● **What to do**
Search the entries for the word "pink" and pull out each line that has it.

● **Input records**
=== Begin Enclosure ===

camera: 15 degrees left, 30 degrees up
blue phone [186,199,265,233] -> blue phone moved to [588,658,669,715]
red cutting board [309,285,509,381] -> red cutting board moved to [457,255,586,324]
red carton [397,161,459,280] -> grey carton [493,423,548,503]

=== End Enclosure ===
=== Begin Enclosure ===

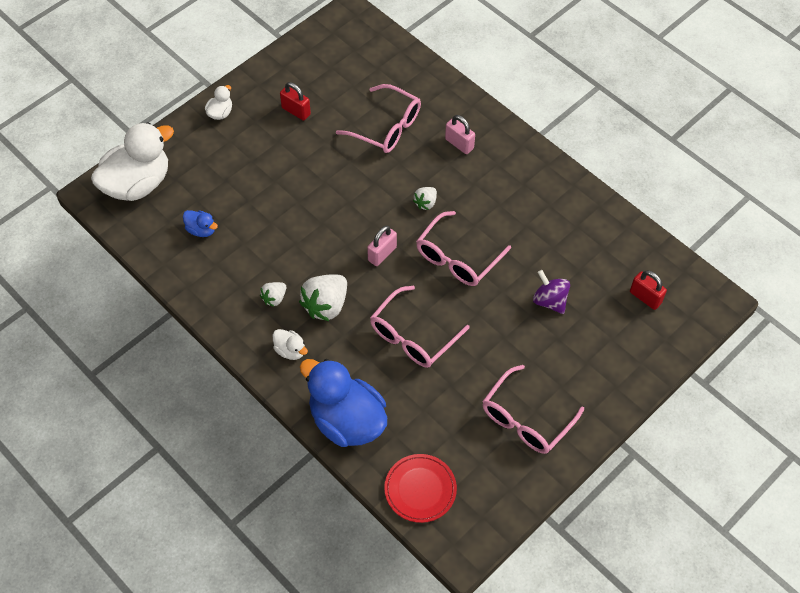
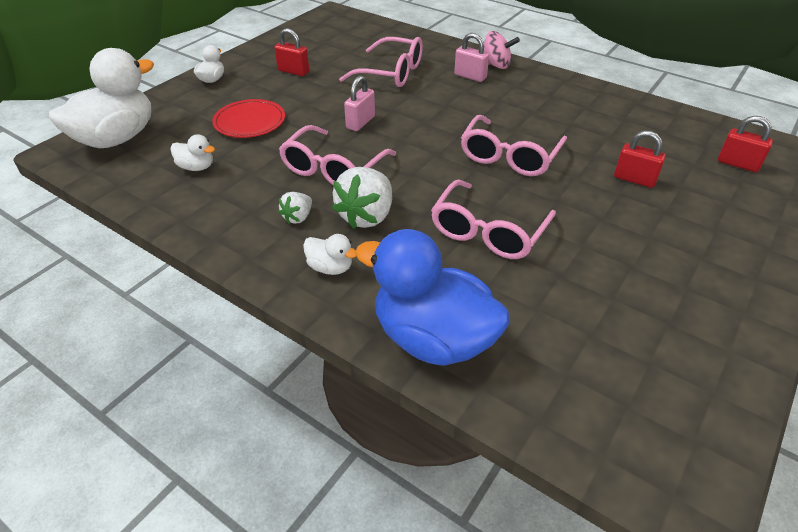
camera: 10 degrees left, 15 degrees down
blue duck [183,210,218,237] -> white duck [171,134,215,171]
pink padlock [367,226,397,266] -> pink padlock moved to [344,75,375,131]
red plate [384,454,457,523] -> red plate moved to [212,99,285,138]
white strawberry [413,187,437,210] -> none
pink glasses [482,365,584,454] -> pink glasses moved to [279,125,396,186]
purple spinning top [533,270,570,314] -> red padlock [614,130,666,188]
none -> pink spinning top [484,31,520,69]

=== End Enclosure ===

● **Task response**
pink padlock [367,226,397,266] -> pink padlock moved to [344,75,375,131]
pink glasses [482,365,584,454] -> pink glasses moved to [279,125,396,186]
none -> pink spinning top [484,31,520,69]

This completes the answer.